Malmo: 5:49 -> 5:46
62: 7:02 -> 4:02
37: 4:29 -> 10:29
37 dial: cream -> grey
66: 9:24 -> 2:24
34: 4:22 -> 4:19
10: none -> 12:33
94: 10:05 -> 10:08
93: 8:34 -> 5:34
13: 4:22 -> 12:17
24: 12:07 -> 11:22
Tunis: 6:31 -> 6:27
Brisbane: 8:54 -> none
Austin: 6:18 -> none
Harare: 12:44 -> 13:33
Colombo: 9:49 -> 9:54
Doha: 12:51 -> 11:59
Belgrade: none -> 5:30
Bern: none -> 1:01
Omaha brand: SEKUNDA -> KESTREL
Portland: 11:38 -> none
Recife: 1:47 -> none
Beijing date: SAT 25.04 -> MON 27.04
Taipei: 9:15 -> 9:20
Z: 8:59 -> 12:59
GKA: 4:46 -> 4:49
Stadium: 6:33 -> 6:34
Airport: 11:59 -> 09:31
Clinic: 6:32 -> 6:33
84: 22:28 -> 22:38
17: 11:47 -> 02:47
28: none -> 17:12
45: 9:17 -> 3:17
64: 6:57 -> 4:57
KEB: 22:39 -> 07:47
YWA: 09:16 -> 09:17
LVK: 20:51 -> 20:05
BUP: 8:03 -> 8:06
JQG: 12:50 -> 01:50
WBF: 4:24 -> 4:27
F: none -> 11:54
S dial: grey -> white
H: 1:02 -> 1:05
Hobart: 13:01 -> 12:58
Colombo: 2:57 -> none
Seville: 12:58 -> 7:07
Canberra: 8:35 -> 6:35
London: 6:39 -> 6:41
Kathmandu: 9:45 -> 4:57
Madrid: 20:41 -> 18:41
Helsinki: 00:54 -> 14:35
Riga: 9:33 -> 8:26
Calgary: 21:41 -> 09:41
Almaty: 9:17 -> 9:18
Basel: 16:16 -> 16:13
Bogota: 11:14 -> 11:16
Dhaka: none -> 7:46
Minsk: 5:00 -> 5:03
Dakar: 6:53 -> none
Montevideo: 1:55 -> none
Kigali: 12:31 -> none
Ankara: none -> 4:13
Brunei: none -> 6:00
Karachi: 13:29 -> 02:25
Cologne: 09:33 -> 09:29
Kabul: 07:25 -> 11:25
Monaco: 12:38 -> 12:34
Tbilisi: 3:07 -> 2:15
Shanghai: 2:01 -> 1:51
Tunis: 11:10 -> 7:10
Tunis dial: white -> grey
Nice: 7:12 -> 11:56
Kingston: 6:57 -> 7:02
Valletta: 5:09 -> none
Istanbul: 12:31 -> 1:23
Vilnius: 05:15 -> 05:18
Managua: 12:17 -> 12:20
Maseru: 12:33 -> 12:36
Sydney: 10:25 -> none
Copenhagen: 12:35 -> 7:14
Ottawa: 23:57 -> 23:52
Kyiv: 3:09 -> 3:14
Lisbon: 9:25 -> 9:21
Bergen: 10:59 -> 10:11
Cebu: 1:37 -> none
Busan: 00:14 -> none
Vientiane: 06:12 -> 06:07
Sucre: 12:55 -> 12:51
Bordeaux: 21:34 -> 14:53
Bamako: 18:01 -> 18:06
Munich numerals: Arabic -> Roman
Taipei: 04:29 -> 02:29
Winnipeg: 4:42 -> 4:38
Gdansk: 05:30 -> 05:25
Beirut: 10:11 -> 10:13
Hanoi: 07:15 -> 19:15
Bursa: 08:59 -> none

────────────────

### Your goal
Pick out every line of the items above that contains the string "Tunis", and copy each of those lines in full. Treat uppercase and lowercase letters as different.

### Result
Tunis: 6:31 -> 6:27
Tunis: 11:10 -> 7:10
Tunis dial: white -> grey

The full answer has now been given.